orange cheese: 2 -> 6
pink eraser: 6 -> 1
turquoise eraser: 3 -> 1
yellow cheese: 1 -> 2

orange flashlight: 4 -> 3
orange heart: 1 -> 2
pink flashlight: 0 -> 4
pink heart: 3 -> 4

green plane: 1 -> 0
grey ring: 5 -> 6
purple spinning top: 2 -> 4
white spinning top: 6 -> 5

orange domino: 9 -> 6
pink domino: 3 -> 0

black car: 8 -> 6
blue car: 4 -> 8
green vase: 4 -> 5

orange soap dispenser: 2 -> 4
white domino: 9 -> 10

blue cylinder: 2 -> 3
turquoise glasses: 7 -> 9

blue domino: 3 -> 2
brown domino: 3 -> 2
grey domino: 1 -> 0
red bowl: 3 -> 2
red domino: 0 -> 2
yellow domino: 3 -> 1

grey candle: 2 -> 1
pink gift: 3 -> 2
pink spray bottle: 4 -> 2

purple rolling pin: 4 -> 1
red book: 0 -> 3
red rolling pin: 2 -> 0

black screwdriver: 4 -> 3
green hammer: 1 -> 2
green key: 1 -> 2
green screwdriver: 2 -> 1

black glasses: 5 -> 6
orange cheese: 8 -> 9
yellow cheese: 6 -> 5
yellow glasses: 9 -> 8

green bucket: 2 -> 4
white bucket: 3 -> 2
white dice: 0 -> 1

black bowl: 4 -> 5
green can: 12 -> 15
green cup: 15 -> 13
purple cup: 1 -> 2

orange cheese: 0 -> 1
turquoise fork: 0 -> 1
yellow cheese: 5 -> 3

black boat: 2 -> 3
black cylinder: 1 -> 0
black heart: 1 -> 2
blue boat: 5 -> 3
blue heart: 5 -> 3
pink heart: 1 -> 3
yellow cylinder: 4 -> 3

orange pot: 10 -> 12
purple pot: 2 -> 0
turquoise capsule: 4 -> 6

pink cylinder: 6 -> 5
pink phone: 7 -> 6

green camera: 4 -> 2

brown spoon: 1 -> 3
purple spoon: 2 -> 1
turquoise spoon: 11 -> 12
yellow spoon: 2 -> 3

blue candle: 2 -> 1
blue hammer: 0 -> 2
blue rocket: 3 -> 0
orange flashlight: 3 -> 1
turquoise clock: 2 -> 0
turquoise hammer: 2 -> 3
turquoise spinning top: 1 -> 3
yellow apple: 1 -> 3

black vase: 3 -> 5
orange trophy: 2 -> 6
•••••
What is needed:
From the records above, quote only the lines running from the line with "red rolling pin: 2 -> 0" to the line with "turquoise capsule: 4 -> 6", both lines included.

Output for this exercise:
red rolling pin: 2 -> 0

black screwdriver: 4 -> 3
green hammer: 1 -> 2
green key: 1 -> 2
green screwdriver: 2 -> 1

black glasses: 5 -> 6
orange cheese: 8 -> 9
yellow cheese: 6 -> 5
yellow glasses: 9 -> 8

green bucket: 2 -> 4
white bucket: 3 -> 2
white dice: 0 -> 1

black bowl: 4 -> 5
green can: 12 -> 15
green cup: 15 -> 13
purple cup: 1 -> 2

orange cheese: 0 -> 1
turquoise fork: 0 -> 1
yellow cheese: 5 -> 3

black boat: 2 -> 3
black cylinder: 1 -> 0
black heart: 1 -> 2
blue boat: 5 -> 3
blue heart: 5 -> 3
pink heart: 1 -> 3
yellow cylinder: 4 -> 3

orange pot: 10 -> 12
purple pot: 2 -> 0
turquoise capsule: 4 -> 6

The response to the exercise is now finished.